▶ To do:
Where the string "pink" occurs in a line of the entries below, copy that line.
[Start of Attachment]
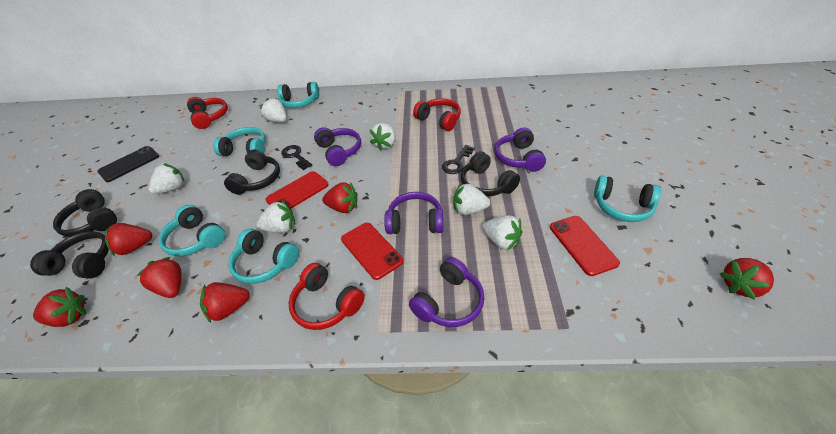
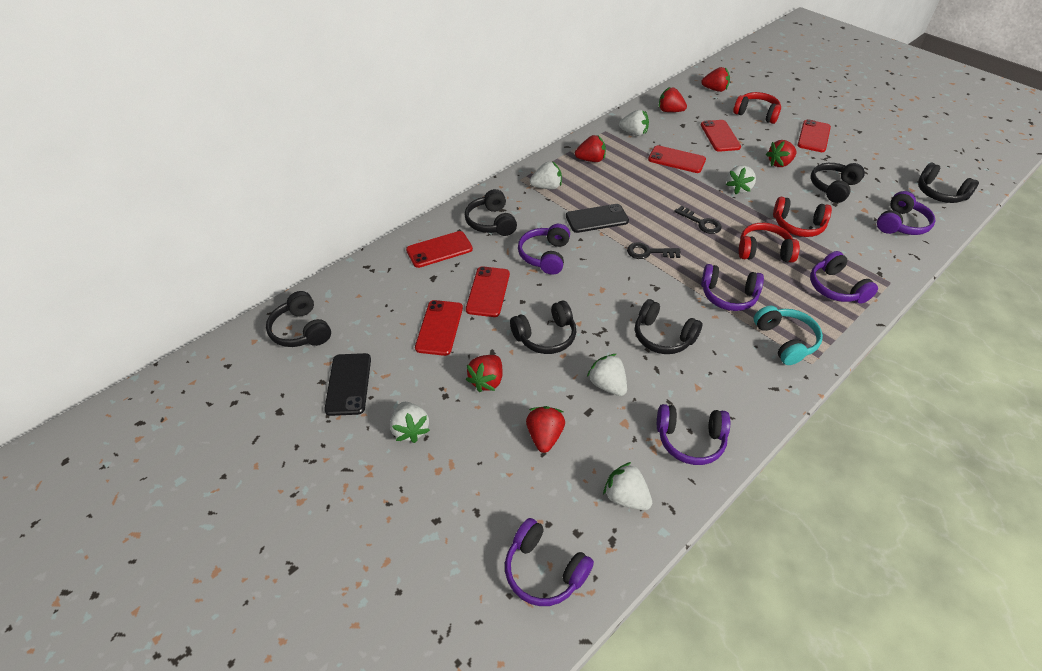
black headphones: 4 -> 6
black phone: 1 -> 2
purple headphones: 4 -> 6
red phone: 3 -> 6
turquoise headphones: 5 -> 1

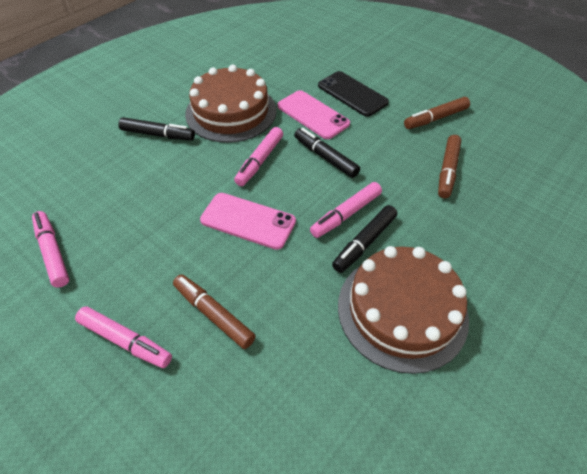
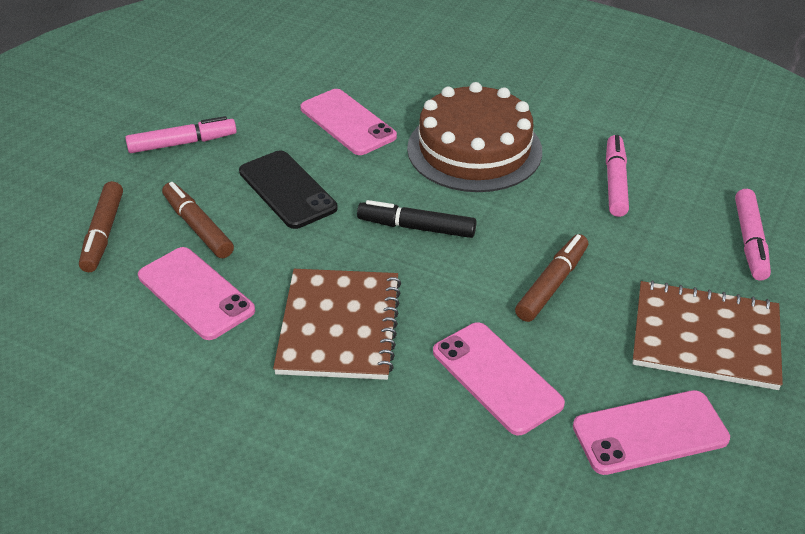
black marker: 3 -> 1
brown cake: 2 -> 1
brown notebook: 0 -> 2
pink marker: 4 -> 3
pink phone: 2 -> 4

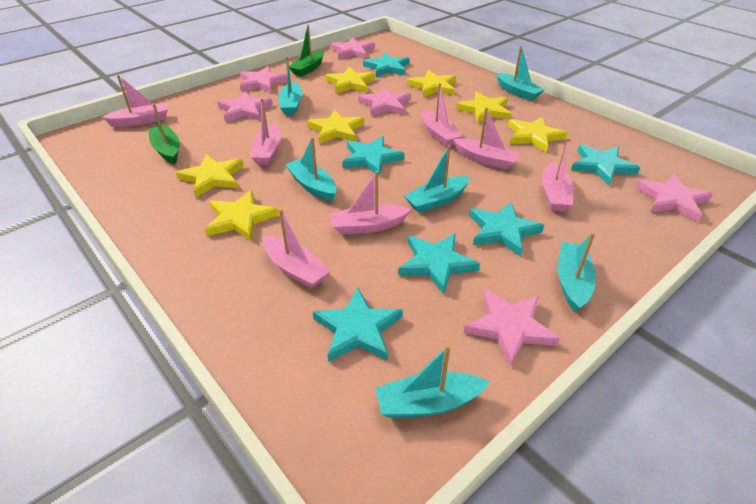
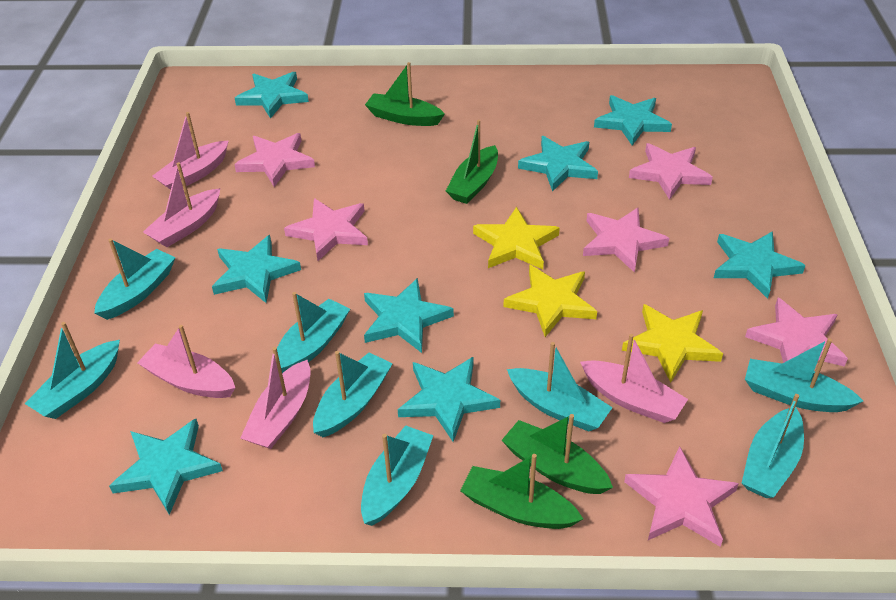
green boat: 2 -> 4
pink boat: 7 -> 5
turquoise boat: 6 -> 8
turquoise star: 6 -> 8
yellow star: 7 -> 3

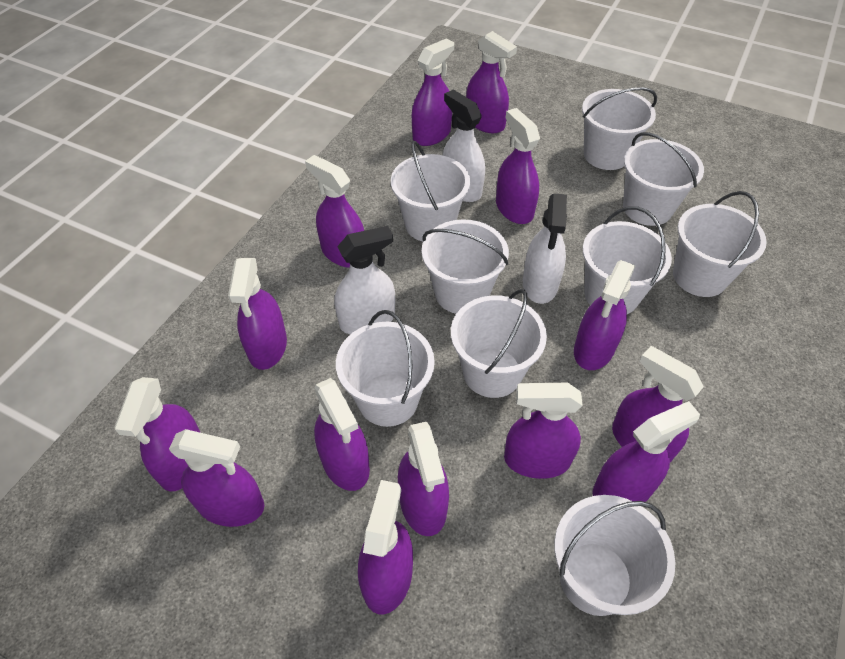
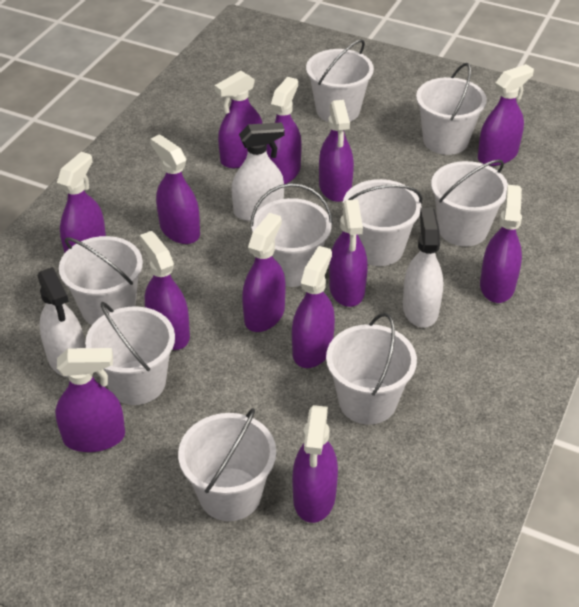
purple spray bottle: 14 -> 13

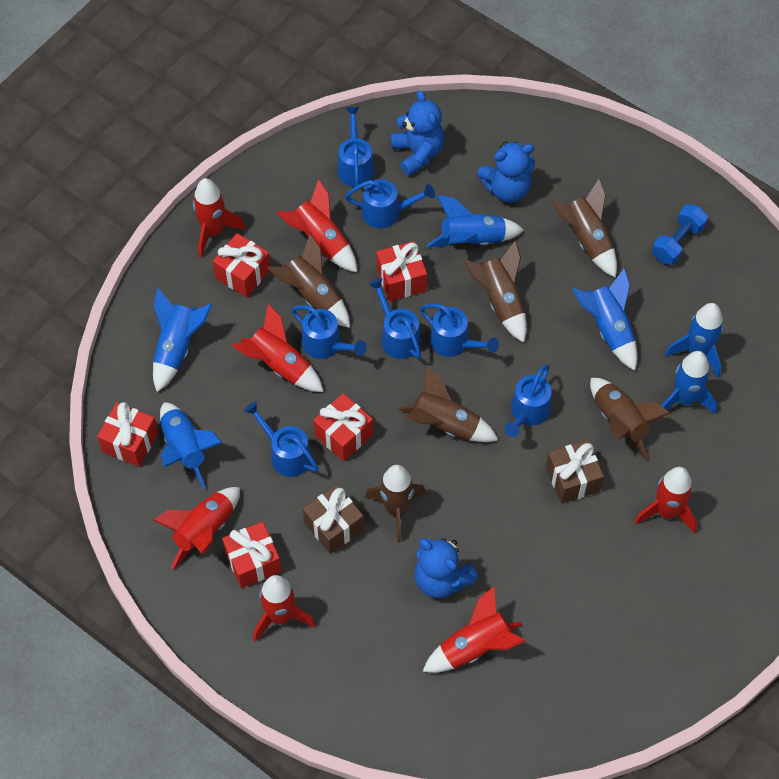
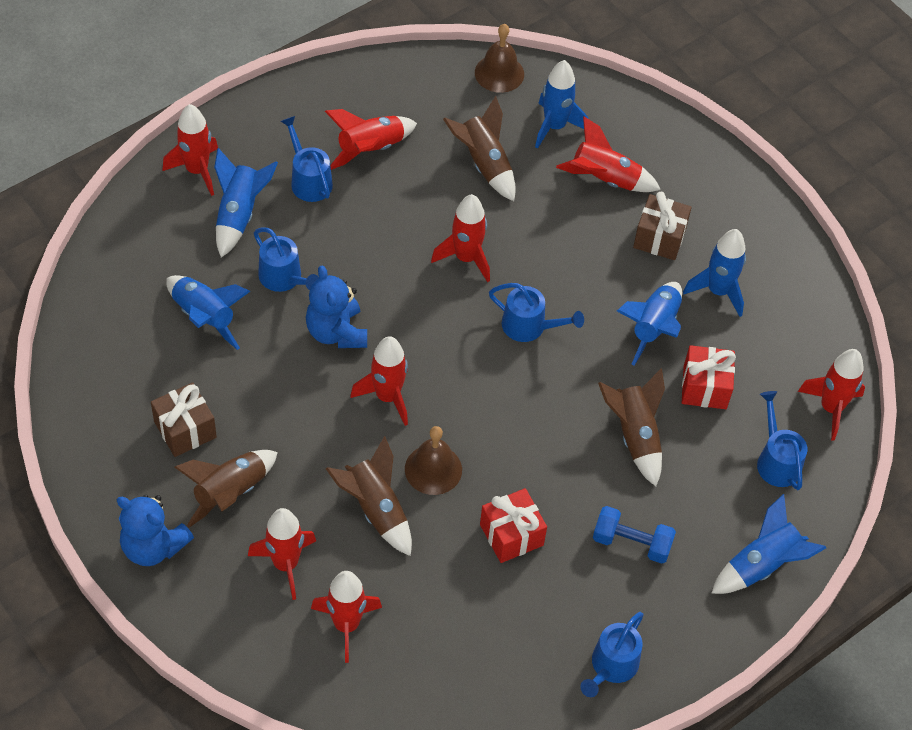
blue teddy bear: 3 -> 2
blue watering can: 7 -> 5
brown bell: 0 -> 2
brown rocket: 6 -> 4
red gift: 5 -> 2
red rocket: 7 -> 8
[End of Attachment]
▶ Task output:
pink marker: 4 -> 3
pink phone: 2 -> 4
pink boat: 7 -> 5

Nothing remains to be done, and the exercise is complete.